=== Dataset extract ===
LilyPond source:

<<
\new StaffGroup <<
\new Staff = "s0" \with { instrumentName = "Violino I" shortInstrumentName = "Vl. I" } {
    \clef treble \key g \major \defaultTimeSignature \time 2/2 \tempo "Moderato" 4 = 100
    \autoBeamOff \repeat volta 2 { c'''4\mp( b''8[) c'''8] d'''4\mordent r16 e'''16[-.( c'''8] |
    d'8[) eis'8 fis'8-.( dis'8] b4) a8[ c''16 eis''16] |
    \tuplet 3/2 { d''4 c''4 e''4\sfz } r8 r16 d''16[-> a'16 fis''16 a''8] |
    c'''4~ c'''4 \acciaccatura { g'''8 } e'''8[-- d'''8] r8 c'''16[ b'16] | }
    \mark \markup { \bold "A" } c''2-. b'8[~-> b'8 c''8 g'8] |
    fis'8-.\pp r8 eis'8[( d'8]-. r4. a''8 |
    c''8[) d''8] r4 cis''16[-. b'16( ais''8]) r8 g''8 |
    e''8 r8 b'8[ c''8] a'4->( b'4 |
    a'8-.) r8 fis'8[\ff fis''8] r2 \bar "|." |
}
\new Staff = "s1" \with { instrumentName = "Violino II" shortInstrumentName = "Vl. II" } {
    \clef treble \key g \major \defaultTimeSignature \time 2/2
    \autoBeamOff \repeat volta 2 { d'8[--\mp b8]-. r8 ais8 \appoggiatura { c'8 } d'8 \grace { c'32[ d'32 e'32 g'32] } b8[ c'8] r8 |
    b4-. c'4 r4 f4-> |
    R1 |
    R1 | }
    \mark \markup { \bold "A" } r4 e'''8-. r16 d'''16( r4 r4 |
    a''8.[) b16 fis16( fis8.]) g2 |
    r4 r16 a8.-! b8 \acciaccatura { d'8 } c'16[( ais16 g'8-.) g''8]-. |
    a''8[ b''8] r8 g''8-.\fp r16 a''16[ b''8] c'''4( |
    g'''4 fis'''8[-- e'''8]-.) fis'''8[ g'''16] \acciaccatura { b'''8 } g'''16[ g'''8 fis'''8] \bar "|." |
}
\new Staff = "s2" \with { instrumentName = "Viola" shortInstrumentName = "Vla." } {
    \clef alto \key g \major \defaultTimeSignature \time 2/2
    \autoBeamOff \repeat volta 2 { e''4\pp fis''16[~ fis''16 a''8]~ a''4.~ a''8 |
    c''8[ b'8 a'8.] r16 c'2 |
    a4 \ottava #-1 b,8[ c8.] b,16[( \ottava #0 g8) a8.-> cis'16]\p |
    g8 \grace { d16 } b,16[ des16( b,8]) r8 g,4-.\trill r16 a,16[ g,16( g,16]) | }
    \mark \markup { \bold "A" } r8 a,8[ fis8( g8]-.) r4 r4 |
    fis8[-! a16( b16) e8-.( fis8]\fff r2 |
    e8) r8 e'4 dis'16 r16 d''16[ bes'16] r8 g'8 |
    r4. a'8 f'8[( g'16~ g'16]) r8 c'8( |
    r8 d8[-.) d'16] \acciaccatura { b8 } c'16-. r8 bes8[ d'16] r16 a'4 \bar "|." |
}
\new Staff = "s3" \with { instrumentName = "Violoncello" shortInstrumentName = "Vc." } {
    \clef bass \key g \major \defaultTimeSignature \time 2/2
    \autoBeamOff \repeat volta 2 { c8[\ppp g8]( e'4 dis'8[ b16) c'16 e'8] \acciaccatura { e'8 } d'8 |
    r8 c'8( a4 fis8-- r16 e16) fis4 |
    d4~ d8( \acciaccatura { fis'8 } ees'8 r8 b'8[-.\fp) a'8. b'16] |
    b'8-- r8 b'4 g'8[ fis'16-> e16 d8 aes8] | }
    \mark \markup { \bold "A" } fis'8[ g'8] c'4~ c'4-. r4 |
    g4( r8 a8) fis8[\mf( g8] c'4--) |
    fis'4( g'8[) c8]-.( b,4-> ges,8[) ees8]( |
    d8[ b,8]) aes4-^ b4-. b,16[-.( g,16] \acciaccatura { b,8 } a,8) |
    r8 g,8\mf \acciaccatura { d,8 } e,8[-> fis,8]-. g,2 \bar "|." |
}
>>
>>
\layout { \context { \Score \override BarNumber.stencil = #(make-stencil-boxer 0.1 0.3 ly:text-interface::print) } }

=== Task goal ===
Locate every line in the records that contains the string "mark" and reproduce each such line in full.

=== Response for this exercise ===
    \mark \markup { \bold "A" } c''2-. b'8[~-> b'8 c''8 g'8] |
    \mark \markup { \bold "A" } r4 e'''8-. r16 d'''16( r4 r4 |
    \mark \markup { \bold "A" } r8 a,8[ fis8( g8]-.) r4 r4 |
    \mark \markup { \bold "A" } fis'8[ g'8] c'4~ c'4-. r4 |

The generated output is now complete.